__ASSIGNMENT__
Within the data below, copy each line where the string "bright" is found.
━━━━━ RECORD EXCERPTS
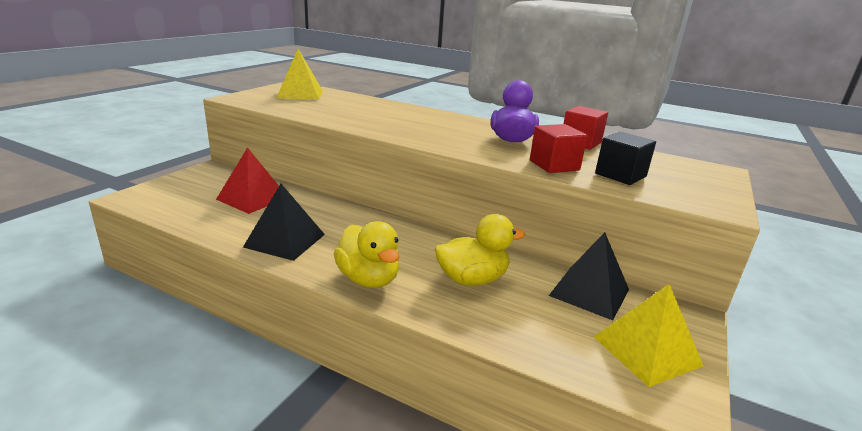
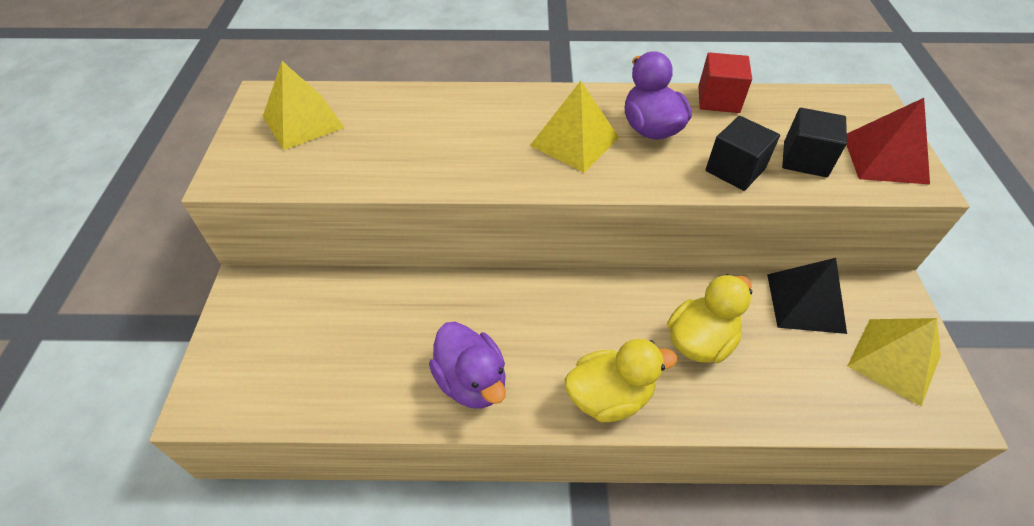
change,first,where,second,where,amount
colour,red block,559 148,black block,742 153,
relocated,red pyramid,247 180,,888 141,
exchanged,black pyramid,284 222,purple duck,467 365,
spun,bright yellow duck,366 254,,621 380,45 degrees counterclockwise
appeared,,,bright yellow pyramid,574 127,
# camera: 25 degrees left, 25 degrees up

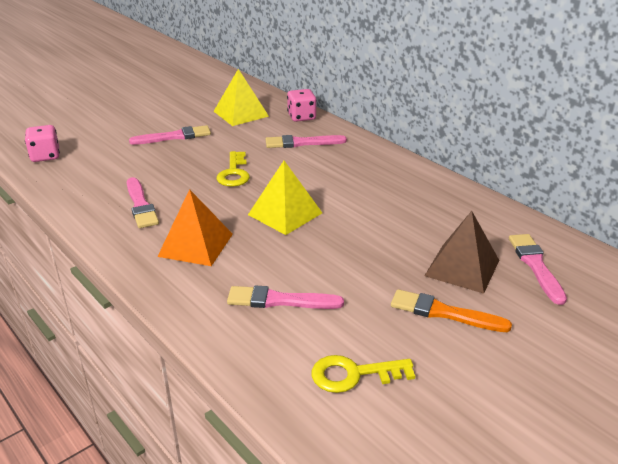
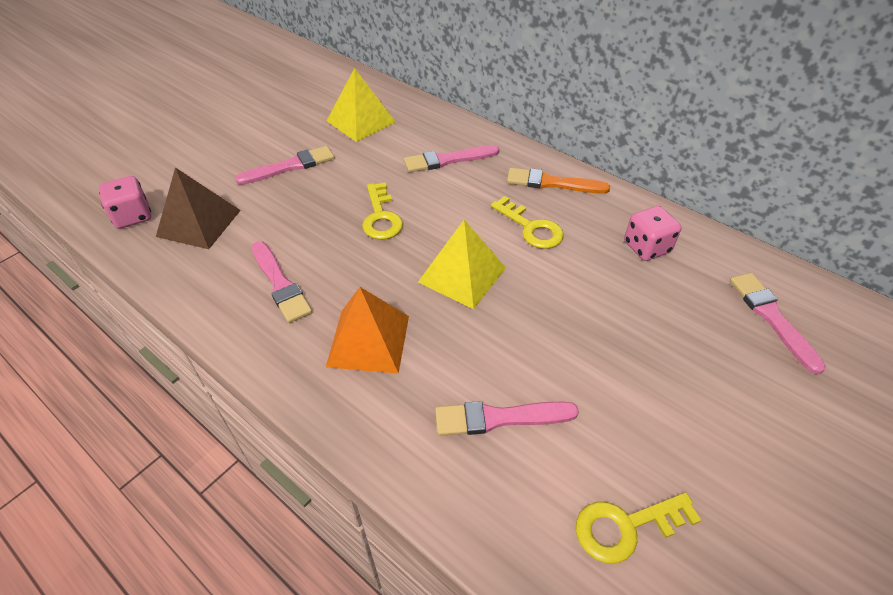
change,first,where,second,where,amount
relocated,rosy dice,302 105,,652 233,
relocated,brown pyramid,462 252,,198 208,
relocated,orange paint brush,451 310,,558 181,
appeared,,,bright yellow door key,527 222,
# camera: 10 degrees left, 15 degrees up

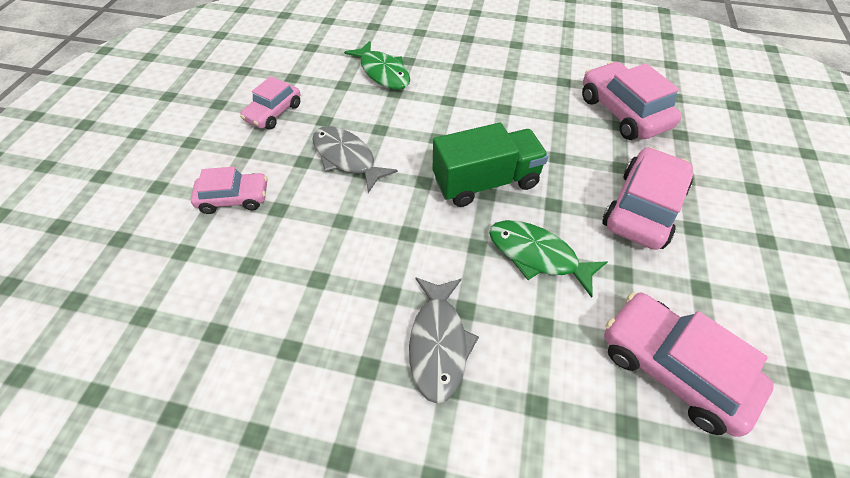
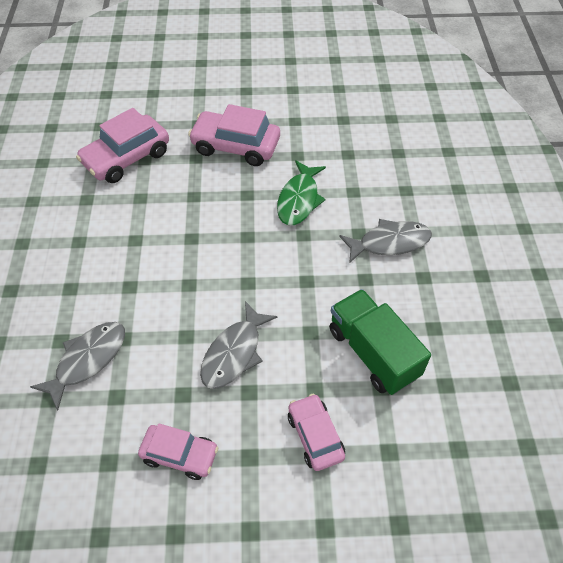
change,first,where,second,where,amount
colour,leaf-green fish figure,377 65,gray fish figure,77 366,
relocated,leaf-green lorry,490 165,,380 342,
missing,rosy automobile,689 365,,,
# camera: 105 degrees left, 0 degrees up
━━━━━━━━━━
__SOLUTION TO THE EXERCISE__
spun,bright yellow duck,366 254,,621 380,45 degrees counterclockwise
appeared,,,bright yellow pyramid,574 127,
appeared,,,bright yellow door key,527 222,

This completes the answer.